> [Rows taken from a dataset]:
((

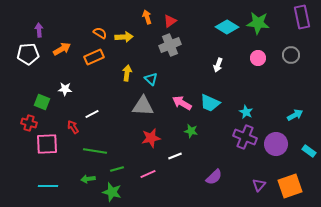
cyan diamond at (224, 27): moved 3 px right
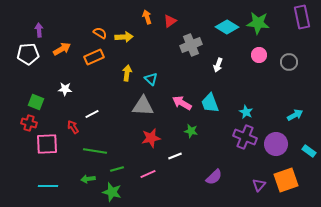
gray cross at (170, 45): moved 21 px right
gray circle at (291, 55): moved 2 px left, 7 px down
pink circle at (258, 58): moved 1 px right, 3 px up
green square at (42, 102): moved 6 px left
cyan trapezoid at (210, 103): rotated 45 degrees clockwise
orange square at (290, 186): moved 4 px left, 6 px up
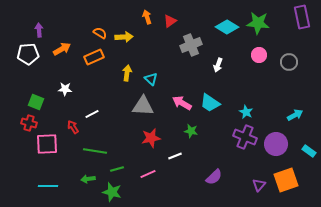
cyan trapezoid at (210, 103): rotated 35 degrees counterclockwise
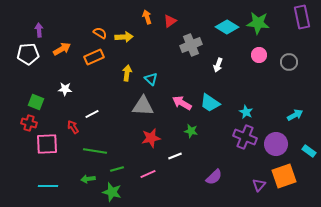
orange square at (286, 180): moved 2 px left, 4 px up
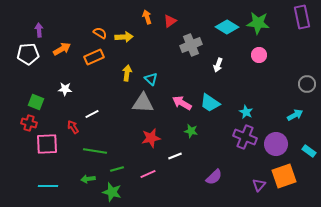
gray circle at (289, 62): moved 18 px right, 22 px down
gray triangle at (143, 106): moved 3 px up
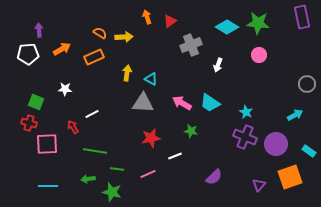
cyan triangle at (151, 79): rotated 16 degrees counterclockwise
green line at (117, 169): rotated 24 degrees clockwise
orange square at (284, 176): moved 6 px right, 1 px down
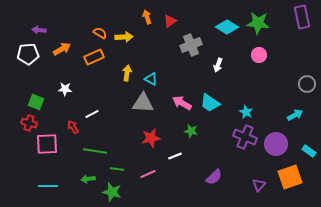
purple arrow at (39, 30): rotated 80 degrees counterclockwise
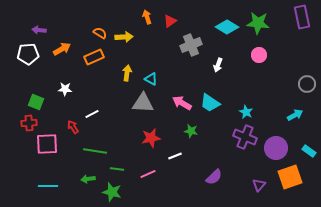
red cross at (29, 123): rotated 21 degrees counterclockwise
purple circle at (276, 144): moved 4 px down
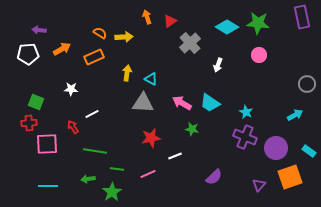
gray cross at (191, 45): moved 1 px left, 2 px up; rotated 20 degrees counterclockwise
white star at (65, 89): moved 6 px right
green star at (191, 131): moved 1 px right, 2 px up
green star at (112, 192): rotated 24 degrees clockwise
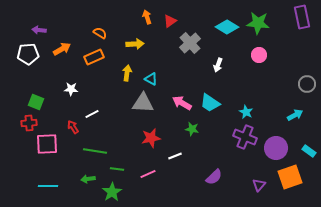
yellow arrow at (124, 37): moved 11 px right, 7 px down
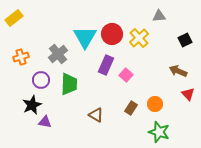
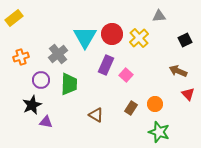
purple triangle: moved 1 px right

))

> [Goal]: Please pull out every line above that contains the word "green" and copy each one in full. The match must follow the same case.

> [Written response]:
green square at (42, 102): moved 6 px left
green line at (117, 169): rotated 24 degrees clockwise
green star at (191, 131): moved 1 px right, 2 px up
green star at (112, 192): rotated 24 degrees clockwise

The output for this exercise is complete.